First find the line with "RGB1 pin B: 11 -> MI" in the entries below, then set down exactly every line through the line with "DHT1 pin DATA: B4 -> B3", that line included.

(Beginning of Entries provided)

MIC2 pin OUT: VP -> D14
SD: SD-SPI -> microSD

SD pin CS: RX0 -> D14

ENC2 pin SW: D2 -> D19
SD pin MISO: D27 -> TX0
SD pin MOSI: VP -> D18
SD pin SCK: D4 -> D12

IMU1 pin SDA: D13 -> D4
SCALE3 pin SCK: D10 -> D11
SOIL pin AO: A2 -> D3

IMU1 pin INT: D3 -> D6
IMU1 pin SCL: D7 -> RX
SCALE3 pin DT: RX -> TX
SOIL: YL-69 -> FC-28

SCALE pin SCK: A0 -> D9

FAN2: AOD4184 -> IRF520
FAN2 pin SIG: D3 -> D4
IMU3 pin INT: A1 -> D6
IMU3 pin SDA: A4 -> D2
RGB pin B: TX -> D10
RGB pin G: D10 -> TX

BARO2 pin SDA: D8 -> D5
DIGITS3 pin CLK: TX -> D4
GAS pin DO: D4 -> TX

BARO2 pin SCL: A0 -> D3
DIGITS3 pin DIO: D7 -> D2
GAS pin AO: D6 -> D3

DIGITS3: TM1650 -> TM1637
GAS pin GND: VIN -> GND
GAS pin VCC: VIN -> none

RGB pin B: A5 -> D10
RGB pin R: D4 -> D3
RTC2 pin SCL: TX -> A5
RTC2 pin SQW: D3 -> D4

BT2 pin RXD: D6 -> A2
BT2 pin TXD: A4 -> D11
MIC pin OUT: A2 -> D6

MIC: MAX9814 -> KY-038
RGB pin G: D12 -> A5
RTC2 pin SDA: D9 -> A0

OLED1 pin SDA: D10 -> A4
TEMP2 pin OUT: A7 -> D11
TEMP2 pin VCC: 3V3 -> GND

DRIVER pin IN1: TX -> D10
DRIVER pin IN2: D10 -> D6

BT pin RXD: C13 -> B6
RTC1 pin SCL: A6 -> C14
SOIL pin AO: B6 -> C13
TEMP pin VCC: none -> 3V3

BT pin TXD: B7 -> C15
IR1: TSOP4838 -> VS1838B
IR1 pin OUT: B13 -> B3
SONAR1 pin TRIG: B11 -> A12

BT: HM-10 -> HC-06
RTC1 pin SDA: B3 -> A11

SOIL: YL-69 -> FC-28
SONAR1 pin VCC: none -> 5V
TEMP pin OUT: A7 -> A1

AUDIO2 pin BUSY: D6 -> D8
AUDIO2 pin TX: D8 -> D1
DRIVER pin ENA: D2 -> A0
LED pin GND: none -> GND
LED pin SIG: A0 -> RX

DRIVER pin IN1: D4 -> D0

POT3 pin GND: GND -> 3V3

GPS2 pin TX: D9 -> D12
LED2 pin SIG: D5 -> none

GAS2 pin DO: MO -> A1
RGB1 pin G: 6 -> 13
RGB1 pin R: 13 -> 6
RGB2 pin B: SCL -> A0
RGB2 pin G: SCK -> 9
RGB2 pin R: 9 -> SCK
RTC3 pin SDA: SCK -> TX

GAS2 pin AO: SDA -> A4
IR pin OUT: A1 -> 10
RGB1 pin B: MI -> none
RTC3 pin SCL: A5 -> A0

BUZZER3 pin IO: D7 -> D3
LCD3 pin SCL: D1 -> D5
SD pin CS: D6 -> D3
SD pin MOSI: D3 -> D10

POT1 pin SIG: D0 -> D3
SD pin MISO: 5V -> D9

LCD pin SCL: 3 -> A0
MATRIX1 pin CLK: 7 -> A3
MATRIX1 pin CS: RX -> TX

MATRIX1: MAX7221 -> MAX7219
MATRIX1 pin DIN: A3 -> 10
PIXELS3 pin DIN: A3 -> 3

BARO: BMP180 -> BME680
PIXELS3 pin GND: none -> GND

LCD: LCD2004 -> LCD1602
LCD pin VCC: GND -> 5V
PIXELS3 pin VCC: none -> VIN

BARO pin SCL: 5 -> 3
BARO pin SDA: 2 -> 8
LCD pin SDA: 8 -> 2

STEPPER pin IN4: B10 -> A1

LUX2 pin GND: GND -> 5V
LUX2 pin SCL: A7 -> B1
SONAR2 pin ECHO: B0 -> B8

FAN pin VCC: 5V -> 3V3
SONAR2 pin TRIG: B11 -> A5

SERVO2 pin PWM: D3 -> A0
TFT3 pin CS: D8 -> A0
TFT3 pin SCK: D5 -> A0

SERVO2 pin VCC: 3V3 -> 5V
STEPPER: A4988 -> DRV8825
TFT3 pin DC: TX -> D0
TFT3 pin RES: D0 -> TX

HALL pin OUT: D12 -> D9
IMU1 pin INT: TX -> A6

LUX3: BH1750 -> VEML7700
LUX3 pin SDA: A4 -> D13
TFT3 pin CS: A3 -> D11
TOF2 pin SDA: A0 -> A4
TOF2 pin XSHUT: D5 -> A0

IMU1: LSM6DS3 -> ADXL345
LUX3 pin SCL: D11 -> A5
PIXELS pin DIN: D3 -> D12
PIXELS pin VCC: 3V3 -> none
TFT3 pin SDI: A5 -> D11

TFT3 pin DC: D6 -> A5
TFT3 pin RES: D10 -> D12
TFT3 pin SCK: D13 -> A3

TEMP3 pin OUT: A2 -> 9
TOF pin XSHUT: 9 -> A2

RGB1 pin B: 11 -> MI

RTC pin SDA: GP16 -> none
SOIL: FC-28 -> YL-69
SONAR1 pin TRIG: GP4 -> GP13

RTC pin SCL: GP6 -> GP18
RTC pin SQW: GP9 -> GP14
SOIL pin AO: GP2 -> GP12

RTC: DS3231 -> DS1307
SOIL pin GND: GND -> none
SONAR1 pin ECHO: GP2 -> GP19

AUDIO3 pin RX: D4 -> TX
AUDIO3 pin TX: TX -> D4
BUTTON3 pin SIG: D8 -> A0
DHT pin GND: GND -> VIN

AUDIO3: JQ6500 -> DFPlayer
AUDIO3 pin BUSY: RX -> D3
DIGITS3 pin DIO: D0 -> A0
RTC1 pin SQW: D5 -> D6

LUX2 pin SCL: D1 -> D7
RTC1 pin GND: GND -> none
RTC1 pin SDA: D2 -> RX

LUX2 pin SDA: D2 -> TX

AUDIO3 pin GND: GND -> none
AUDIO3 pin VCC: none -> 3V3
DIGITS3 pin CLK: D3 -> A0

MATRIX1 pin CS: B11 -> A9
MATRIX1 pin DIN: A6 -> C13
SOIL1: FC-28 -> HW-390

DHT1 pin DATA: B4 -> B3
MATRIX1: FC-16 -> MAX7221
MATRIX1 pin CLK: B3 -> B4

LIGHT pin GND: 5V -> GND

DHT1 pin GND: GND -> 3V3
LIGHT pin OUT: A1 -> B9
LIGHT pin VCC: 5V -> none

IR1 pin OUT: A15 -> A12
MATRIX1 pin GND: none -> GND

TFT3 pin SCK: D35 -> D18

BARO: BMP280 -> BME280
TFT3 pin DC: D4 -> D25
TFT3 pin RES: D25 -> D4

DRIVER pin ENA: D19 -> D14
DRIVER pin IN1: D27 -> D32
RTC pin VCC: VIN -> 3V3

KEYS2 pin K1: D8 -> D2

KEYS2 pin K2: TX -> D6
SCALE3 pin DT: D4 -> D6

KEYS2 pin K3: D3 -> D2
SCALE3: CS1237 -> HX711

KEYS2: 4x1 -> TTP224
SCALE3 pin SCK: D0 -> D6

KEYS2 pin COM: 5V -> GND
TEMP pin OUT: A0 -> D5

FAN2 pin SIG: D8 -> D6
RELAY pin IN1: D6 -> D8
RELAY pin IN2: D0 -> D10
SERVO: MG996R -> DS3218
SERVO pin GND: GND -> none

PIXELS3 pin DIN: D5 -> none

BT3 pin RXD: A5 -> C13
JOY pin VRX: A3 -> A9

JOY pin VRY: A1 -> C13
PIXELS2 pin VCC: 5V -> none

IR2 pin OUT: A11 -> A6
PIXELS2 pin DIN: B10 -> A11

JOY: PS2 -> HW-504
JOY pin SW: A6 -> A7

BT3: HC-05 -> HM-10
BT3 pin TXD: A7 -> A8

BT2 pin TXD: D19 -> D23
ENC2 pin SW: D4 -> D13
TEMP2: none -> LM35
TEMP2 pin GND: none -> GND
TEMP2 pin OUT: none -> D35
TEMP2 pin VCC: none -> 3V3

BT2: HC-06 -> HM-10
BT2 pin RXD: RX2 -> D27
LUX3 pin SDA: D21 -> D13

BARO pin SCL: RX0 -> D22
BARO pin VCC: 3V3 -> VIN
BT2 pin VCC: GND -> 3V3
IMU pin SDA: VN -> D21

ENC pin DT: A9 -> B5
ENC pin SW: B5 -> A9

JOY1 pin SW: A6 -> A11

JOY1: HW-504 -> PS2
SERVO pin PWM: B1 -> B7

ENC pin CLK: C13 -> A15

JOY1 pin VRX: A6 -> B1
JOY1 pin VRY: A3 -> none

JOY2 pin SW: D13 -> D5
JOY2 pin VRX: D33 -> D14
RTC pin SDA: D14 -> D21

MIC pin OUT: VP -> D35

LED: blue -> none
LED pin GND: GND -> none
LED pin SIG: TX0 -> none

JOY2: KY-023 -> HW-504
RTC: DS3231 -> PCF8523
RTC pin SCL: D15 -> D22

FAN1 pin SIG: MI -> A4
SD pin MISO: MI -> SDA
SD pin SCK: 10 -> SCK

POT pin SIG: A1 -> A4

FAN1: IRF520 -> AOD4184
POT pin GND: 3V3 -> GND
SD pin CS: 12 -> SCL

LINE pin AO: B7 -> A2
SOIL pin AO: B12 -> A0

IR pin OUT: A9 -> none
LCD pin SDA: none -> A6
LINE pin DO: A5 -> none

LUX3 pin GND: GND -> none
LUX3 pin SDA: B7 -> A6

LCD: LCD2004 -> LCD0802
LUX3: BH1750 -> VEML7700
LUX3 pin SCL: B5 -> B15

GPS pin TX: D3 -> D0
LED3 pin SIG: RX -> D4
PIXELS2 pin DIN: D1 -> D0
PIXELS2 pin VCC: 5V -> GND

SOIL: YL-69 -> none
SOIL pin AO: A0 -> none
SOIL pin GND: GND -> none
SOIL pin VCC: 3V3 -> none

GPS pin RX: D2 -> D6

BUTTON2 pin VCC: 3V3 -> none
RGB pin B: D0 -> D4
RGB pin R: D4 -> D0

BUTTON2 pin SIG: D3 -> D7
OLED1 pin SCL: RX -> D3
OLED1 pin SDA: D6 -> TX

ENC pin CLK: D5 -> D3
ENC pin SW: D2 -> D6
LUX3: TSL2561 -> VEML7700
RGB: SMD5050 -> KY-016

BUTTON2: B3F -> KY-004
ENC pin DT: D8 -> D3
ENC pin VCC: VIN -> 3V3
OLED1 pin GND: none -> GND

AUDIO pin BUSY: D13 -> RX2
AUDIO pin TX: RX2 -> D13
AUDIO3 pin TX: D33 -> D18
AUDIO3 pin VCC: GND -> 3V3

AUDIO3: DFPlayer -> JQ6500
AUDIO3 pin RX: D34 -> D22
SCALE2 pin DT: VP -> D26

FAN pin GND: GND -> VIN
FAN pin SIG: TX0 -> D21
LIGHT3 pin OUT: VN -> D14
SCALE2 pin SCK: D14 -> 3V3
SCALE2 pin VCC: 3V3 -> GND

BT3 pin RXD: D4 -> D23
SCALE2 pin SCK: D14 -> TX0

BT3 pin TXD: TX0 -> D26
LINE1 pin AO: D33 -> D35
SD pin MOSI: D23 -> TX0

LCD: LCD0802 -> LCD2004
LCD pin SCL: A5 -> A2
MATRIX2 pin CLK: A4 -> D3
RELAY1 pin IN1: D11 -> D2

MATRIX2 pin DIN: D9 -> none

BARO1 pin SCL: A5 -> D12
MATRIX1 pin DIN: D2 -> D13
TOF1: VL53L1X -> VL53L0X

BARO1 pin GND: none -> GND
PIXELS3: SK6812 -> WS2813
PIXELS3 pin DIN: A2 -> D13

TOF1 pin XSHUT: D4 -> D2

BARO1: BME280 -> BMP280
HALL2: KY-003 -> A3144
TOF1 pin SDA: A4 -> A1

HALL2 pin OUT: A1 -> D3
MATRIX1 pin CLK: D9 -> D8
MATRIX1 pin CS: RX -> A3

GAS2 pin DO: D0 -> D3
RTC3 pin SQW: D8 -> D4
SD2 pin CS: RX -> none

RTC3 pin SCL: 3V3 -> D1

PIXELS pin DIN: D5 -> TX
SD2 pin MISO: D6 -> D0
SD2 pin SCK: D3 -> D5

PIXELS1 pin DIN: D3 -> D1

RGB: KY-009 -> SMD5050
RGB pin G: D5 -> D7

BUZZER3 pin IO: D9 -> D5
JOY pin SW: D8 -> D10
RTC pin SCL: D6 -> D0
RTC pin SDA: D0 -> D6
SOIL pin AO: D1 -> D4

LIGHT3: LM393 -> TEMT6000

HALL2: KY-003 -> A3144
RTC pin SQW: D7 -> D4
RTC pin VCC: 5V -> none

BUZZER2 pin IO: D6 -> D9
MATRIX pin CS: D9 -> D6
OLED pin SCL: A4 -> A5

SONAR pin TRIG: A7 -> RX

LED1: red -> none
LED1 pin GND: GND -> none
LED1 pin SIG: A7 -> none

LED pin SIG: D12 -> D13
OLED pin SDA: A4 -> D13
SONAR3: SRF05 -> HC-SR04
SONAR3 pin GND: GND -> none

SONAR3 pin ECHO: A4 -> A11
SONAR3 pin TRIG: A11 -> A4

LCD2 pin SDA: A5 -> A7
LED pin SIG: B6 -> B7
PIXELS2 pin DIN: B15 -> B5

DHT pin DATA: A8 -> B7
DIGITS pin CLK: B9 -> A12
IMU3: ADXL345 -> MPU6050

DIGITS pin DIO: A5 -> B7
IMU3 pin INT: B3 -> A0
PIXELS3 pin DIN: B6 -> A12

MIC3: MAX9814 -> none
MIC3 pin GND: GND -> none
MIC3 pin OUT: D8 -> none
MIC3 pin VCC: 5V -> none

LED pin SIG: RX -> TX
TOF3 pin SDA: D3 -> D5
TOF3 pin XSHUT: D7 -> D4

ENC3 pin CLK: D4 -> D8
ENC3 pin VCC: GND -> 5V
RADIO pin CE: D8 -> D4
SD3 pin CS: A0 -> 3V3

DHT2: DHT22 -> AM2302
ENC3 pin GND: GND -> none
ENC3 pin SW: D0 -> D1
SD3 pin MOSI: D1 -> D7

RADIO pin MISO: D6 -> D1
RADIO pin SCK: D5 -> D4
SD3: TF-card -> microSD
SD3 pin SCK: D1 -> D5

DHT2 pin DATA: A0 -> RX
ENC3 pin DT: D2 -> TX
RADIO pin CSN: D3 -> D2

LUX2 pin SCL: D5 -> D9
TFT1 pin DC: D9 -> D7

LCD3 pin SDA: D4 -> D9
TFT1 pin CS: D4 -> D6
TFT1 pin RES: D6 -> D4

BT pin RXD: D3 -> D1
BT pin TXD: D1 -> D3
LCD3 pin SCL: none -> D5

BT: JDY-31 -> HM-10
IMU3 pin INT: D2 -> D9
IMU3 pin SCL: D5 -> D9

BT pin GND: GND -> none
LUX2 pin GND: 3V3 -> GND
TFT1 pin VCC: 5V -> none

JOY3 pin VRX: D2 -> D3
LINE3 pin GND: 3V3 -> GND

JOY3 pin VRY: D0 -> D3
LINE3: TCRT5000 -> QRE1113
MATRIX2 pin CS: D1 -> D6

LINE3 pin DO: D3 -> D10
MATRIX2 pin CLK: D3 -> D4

(End of Entries provided)

Written response:
RGB1 pin B: 11 -> MI

RTC pin SDA: GP16 -> none
SOIL: FC-28 -> YL-69
SONAR1 pin TRIG: GP4 -> GP13

RTC pin SCL: GP6 -> GP18
RTC pin SQW: GP9 -> GP14
SOIL pin AO: GP2 -> GP12

RTC: DS3231 -> DS1307
SOIL pin GND: GND -> none
SONAR1 pin ECHO: GP2 -> GP19

AUDIO3 pin RX: D4 -> TX
AUDIO3 pin TX: TX -> D4
BUTTON3 pin SIG: D8 -> A0
DHT pin GND: GND -> VIN

AUDIO3: JQ6500 -> DFPlayer
AUDIO3 pin BUSY: RX -> D3
DIGITS3 pin DIO: D0 -> A0
RTC1 pin SQW: D5 -> D6

LUX2 pin SCL: D1 -> D7
RTC1 pin GND: GND -> none
RTC1 pin SDA: D2 -> RX

LUX2 pin SDA: D2 -> TX

AUDIO3 pin GND: GND -> none
AUDIO3 pin VCC: none -> 3V3
DIGITS3 pin CLK: D3 -> A0

MATRIX1 pin CS: B11 -> A9
MATRIX1 pin DIN: A6 -> C13
SOIL1: FC-28 -> HW-390

DHT1 pin DATA: B4 -> B3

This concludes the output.